Your assignment:
The required output is the exact run of lines in the listing below from the line holding "brown 1x1 brick [205,256,283,340]" through the line holding "tan 1x1 plate", with no pictures.

Records for the task:
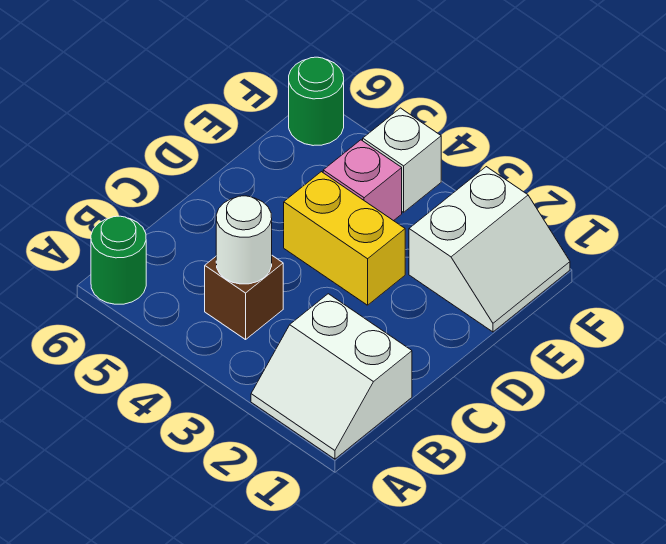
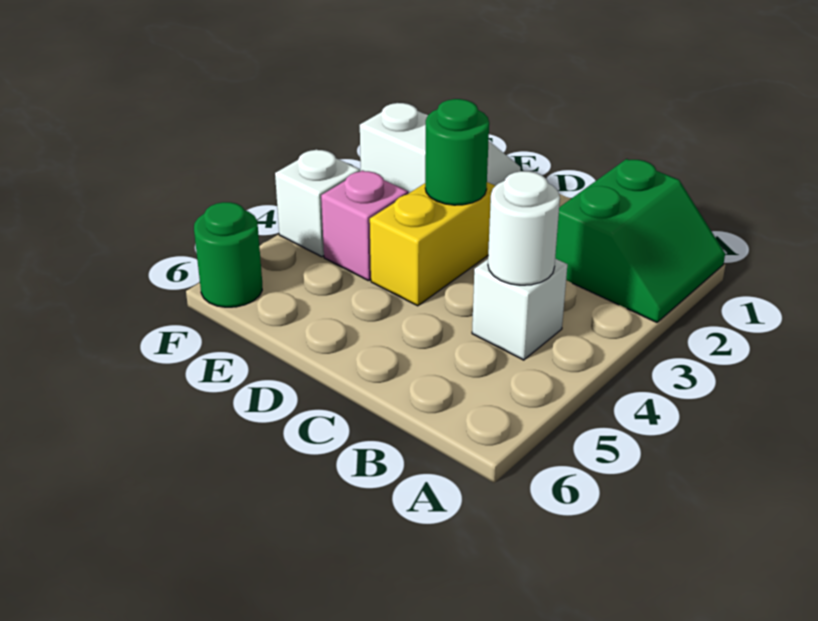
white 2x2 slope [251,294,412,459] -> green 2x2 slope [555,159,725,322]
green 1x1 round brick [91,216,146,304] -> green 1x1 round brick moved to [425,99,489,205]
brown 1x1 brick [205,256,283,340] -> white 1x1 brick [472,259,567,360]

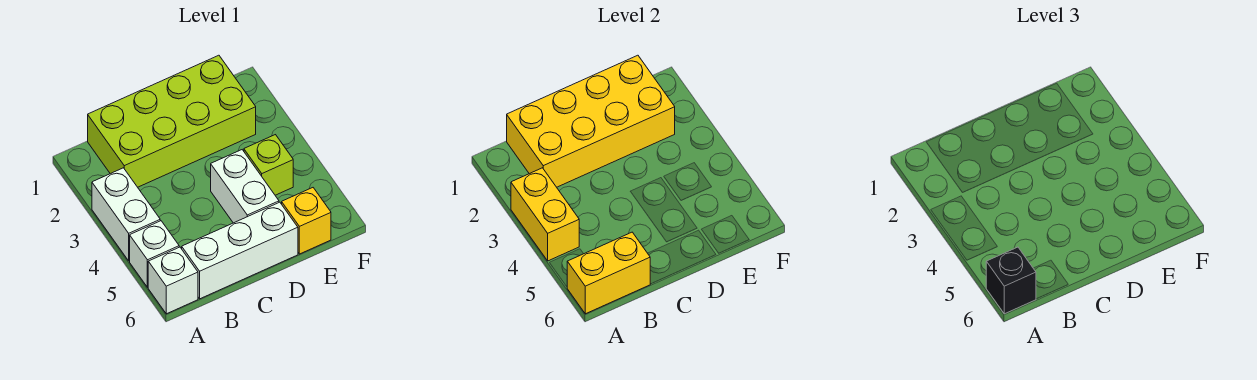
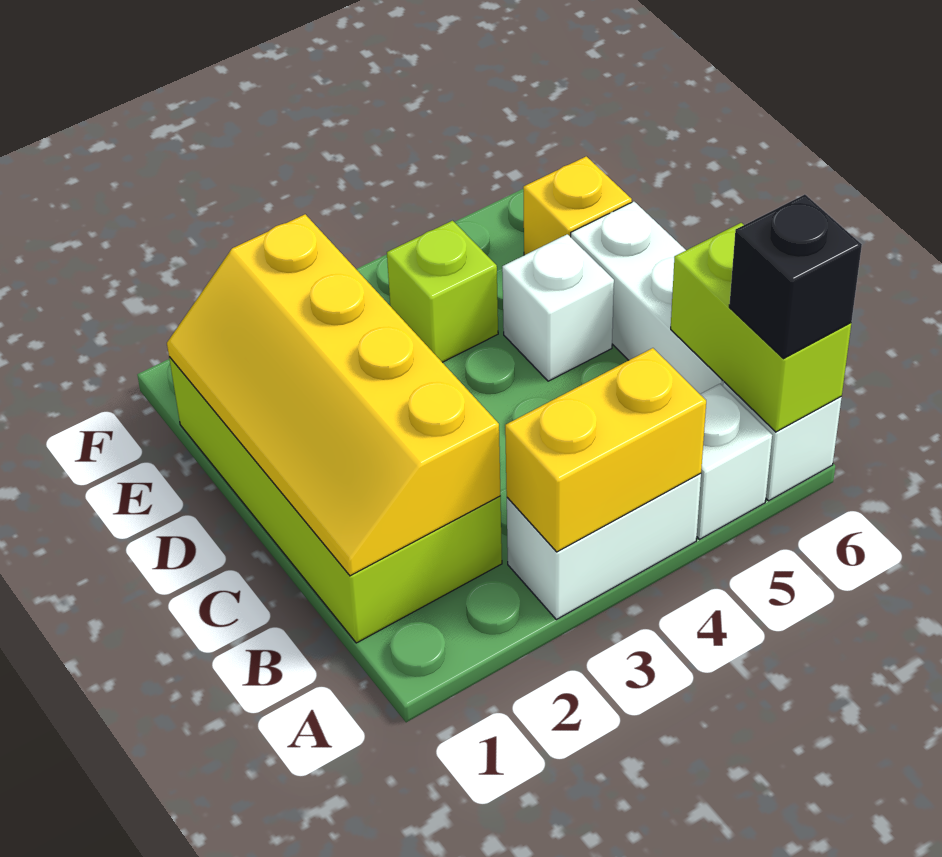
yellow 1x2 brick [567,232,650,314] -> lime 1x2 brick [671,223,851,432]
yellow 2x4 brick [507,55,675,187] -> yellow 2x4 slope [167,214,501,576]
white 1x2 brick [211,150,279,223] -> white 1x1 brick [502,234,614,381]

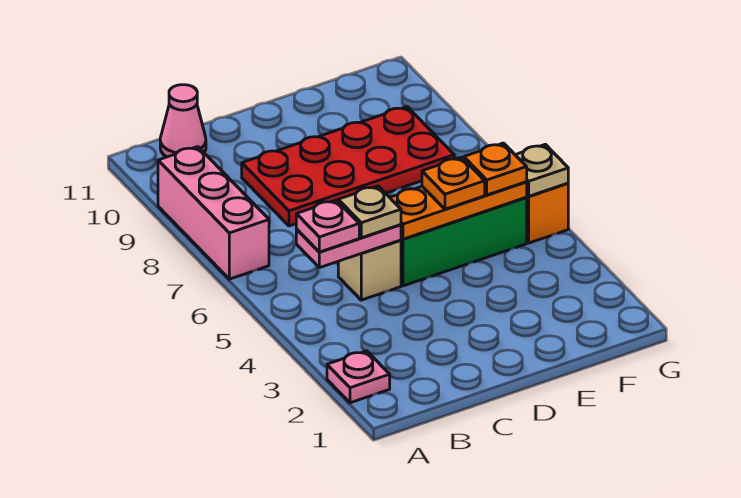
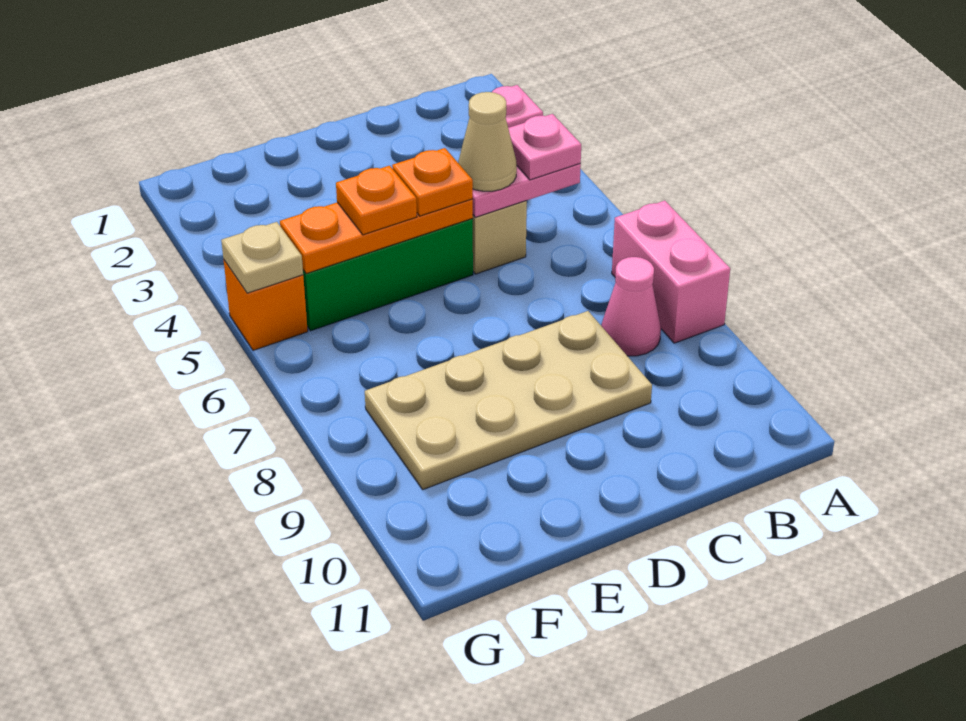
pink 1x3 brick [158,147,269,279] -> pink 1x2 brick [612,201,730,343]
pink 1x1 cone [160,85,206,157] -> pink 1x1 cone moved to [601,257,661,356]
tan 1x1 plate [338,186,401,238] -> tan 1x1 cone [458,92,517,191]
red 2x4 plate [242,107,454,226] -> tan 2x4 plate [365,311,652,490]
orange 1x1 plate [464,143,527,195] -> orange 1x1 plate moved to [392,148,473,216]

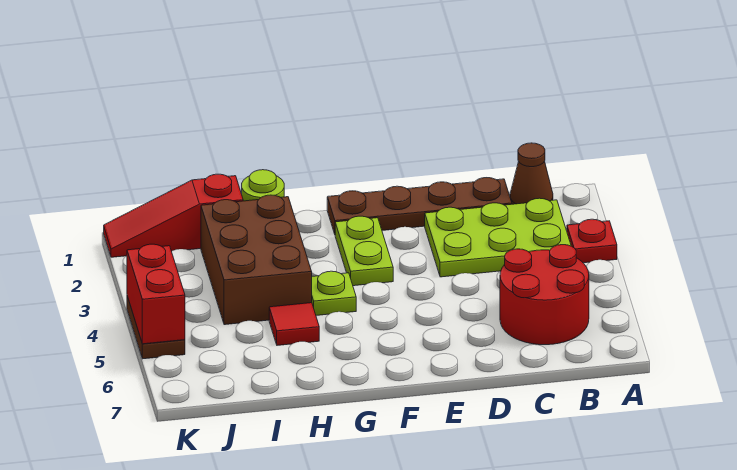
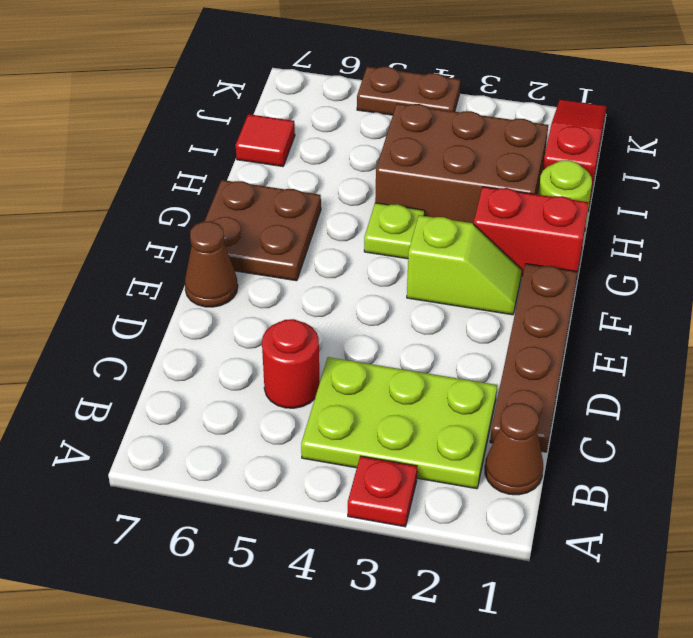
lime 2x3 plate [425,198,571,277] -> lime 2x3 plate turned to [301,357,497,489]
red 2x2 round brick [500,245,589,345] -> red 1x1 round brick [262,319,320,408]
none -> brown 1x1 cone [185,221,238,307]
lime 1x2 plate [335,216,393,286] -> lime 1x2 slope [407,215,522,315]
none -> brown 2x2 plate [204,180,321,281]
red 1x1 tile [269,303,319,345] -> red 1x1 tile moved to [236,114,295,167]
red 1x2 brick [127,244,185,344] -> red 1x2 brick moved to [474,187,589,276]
==
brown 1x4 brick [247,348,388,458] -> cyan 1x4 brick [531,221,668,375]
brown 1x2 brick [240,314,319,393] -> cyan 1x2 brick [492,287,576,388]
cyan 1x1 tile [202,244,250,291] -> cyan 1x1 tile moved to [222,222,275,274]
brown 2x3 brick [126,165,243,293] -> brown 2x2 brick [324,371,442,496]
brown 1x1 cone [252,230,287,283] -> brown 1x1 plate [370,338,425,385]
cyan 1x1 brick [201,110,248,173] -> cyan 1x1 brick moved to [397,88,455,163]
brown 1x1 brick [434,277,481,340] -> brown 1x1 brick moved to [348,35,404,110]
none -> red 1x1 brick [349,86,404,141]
--
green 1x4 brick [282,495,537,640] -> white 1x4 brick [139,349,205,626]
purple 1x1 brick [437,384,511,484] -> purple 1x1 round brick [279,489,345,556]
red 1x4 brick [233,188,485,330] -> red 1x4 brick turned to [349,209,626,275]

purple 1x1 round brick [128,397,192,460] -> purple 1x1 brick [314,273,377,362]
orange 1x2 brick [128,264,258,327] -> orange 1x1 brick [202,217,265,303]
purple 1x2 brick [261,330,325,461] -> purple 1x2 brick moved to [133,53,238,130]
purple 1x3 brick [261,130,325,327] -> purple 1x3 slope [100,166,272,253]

Task solution:
brown 1x1 brick [205,256,283,340] -> white 1x1 brick [472,259,567,360]

yellow 1x2 brick [567,232,650,314] -> lime 1x2 brick [671,223,851,432]
yellow 2x4 brick [507,55,675,187] -> yellow 2x4 slope [167,214,501,576]
white 1x2 brick [211,150,279,223] -> white 1x1 brick [502,234,614,381]

pink 1x3 brick [158,147,269,279] -> pink 1x2 brick [612,201,730,343]
pink 1x1 cone [160,85,206,157] -> pink 1x1 cone moved to [601,257,661,356]
tan 1x1 plate [338,186,401,238] -> tan 1x1 cone [458,92,517,191]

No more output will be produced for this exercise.